Reproduce the entire listing exactly as written, apart from its pictures.
*** Block opens ***
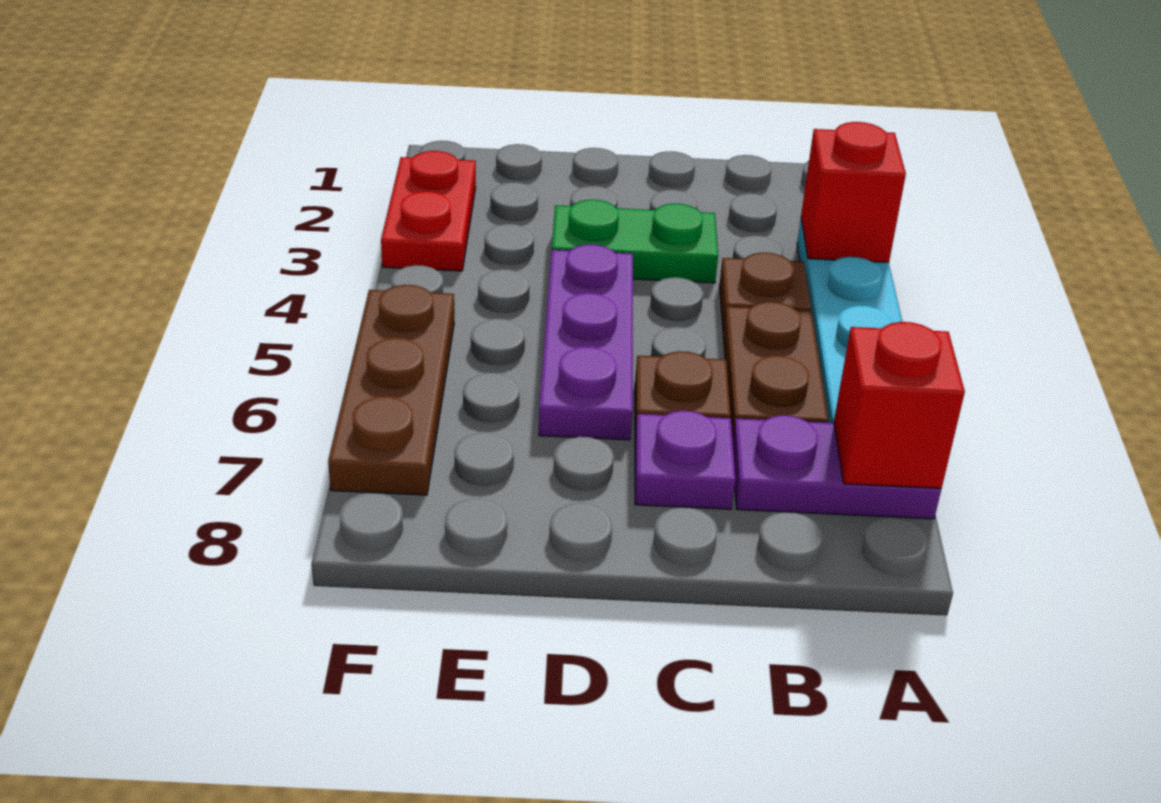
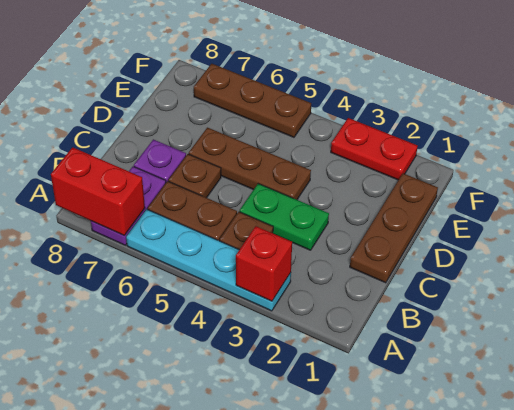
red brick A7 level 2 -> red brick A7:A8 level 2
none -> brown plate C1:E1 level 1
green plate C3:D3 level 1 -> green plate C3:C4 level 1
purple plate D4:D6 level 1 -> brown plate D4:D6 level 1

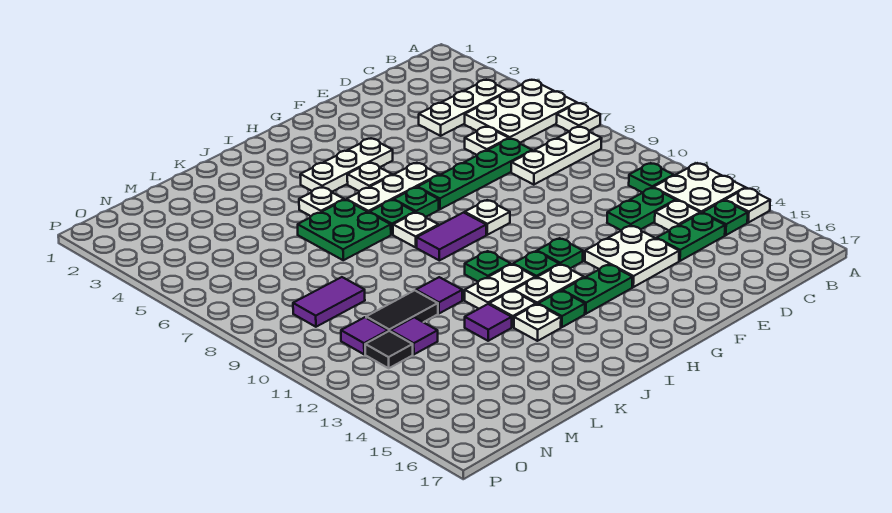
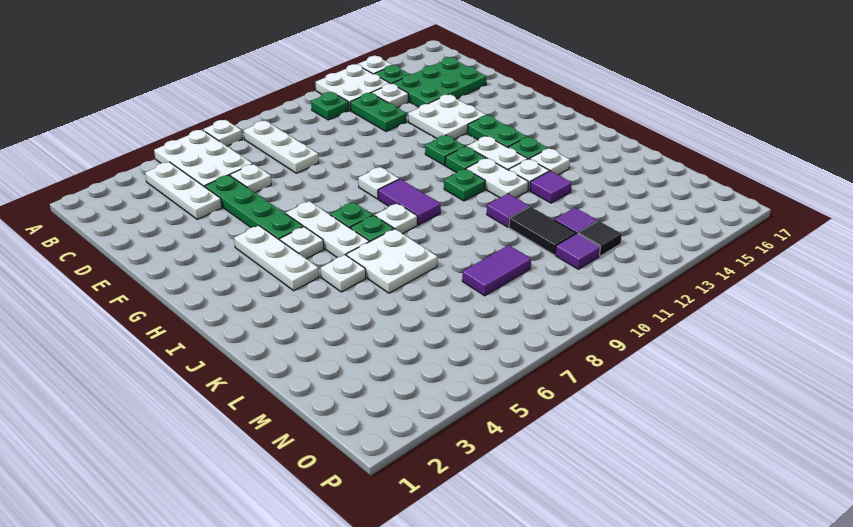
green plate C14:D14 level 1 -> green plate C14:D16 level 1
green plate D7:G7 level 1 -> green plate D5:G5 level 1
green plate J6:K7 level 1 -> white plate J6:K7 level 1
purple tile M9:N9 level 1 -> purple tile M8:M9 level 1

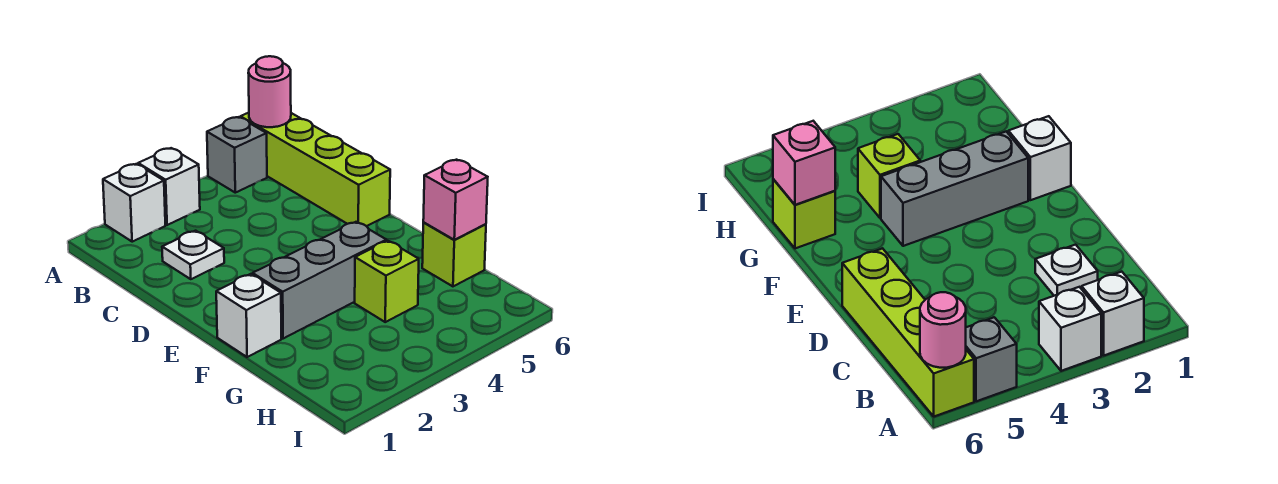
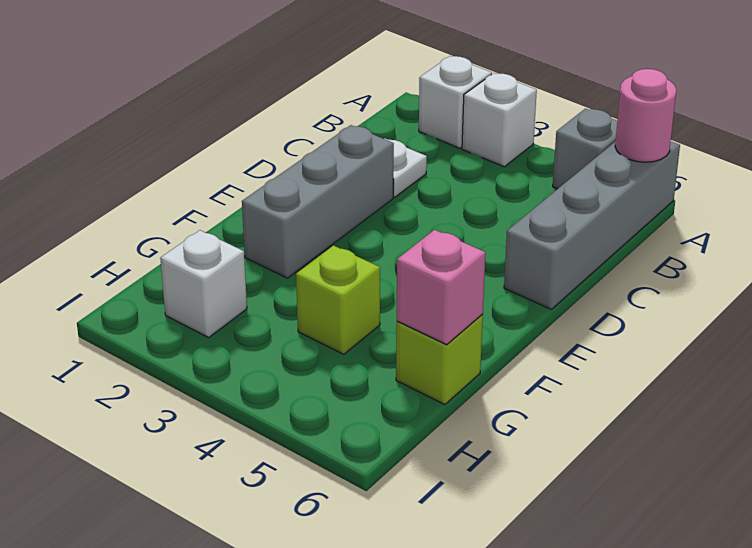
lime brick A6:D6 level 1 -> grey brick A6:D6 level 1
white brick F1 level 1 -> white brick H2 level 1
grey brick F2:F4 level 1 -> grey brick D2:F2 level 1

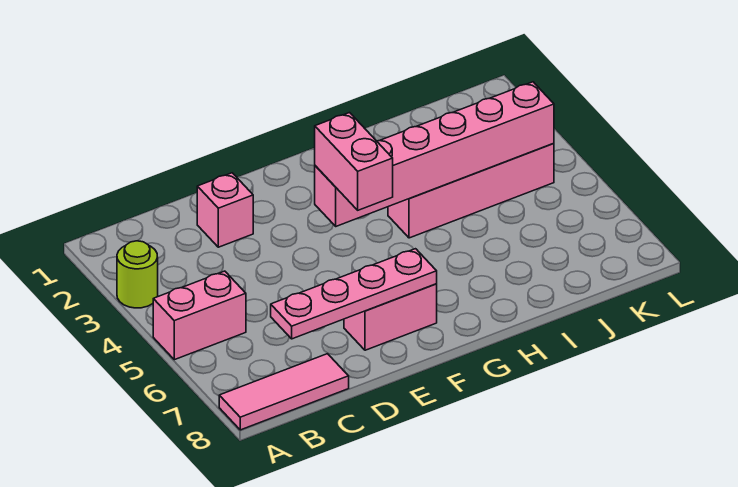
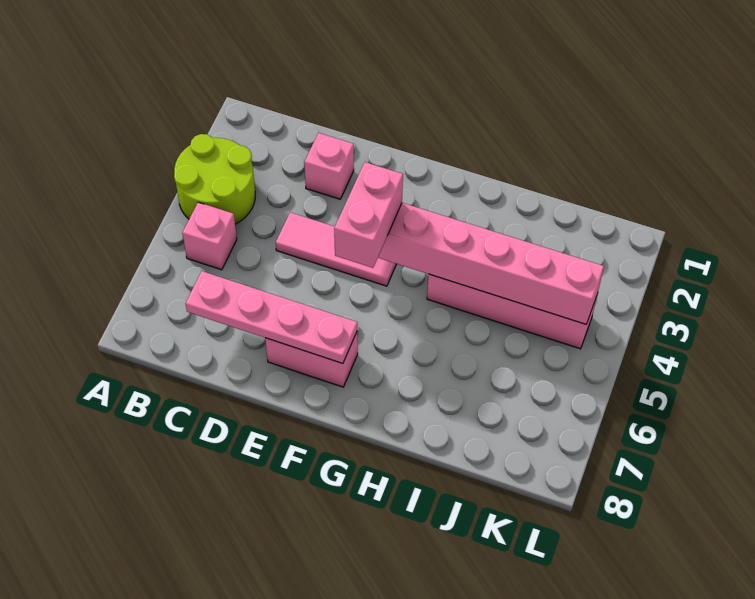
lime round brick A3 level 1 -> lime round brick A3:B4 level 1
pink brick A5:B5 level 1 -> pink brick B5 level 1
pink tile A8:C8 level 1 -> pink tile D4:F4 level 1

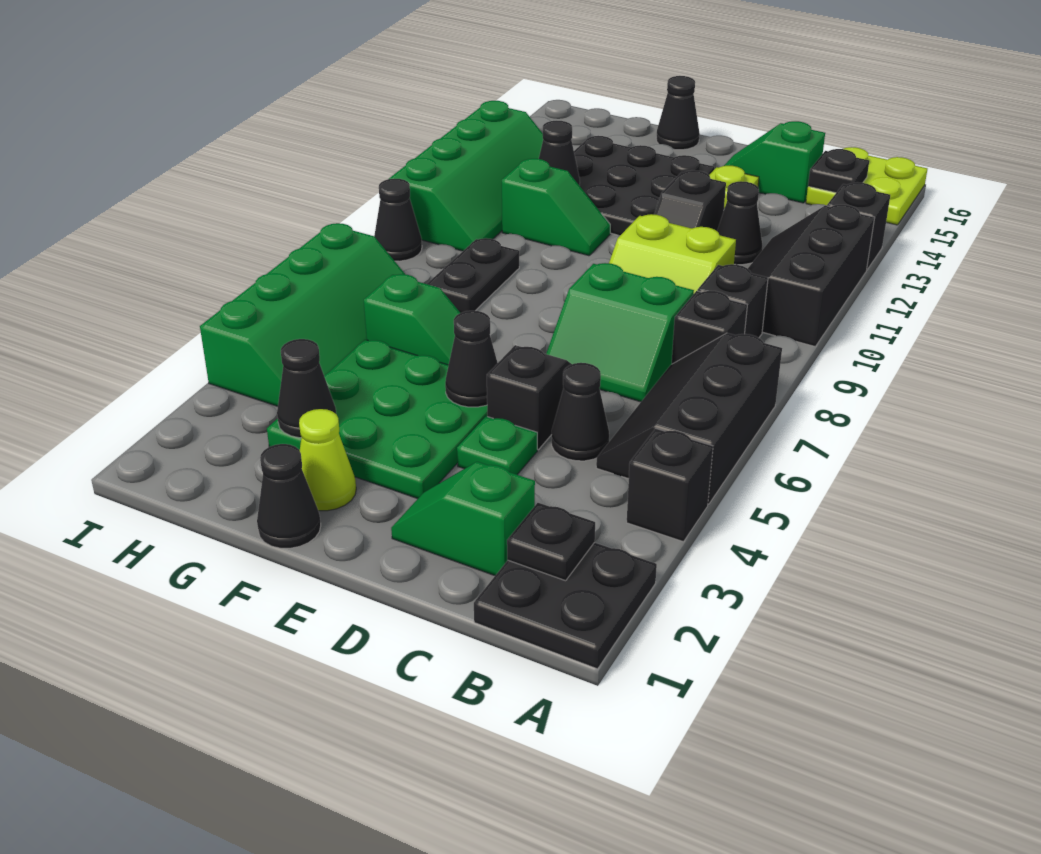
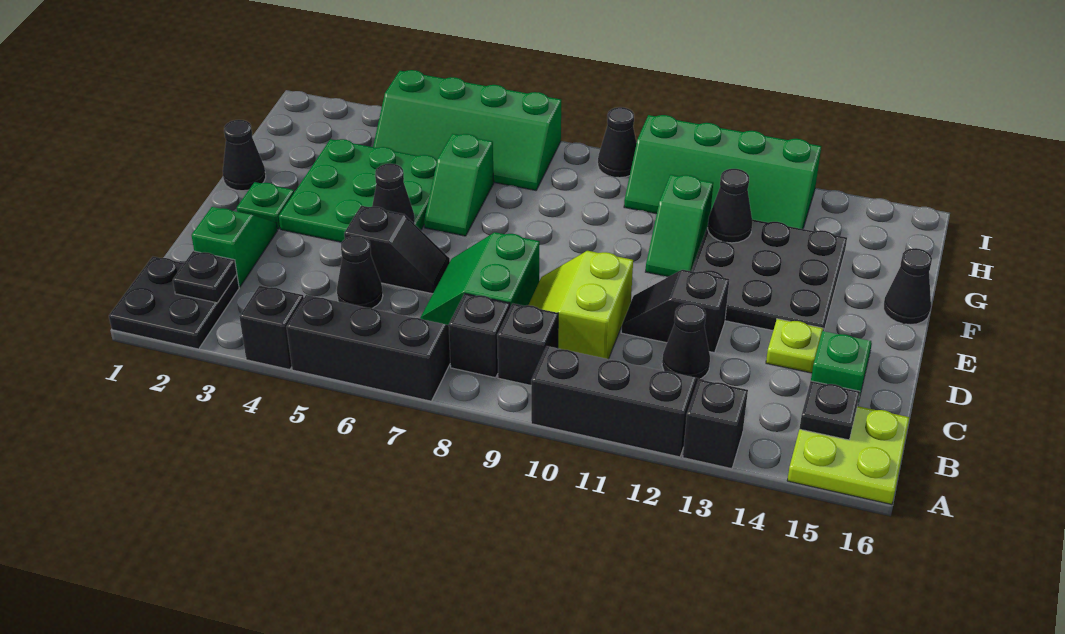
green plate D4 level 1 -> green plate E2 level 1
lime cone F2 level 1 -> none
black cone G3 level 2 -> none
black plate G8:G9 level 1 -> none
*** Block closes ***
> [Result below]:
red brick A7 level 2 -> red brick A7:A8 level 2
none -> brown plate C1:E1 level 1
green plate C3:D3 level 1 -> green plate C3:C4 level 1
purple plate D4:D6 level 1 -> brown plate D4:D6 level 1

green plate C14:D14 level 1 -> green plate C14:D16 level 1
green plate D7:G7 level 1 -> green plate D5:G5 level 1
green plate J6:K7 level 1 -> white plate J6:K7 level 1
purple tile M9:N9 level 1 -> purple tile M8:M9 level 1

lime brick A6:D6 level 1 -> grey brick A6:D6 level 1
white brick F1 level 1 -> white brick H2 level 1
grey brick F2:F4 level 1 -> grey brick D2:F2 level 1

lime round brick A3 level 1 -> lime round brick A3:B4 level 1
pink brick A5:B5 level 1 -> pink brick B5 level 1
pink tile A8:C8 level 1 -> pink tile D4:F4 level 1

green plate D4 level 1 -> green plate E2 level 1
lime cone F2 level 1 -> none
black cone G3 level 2 -> none
black plate G8:G9 level 1 -> none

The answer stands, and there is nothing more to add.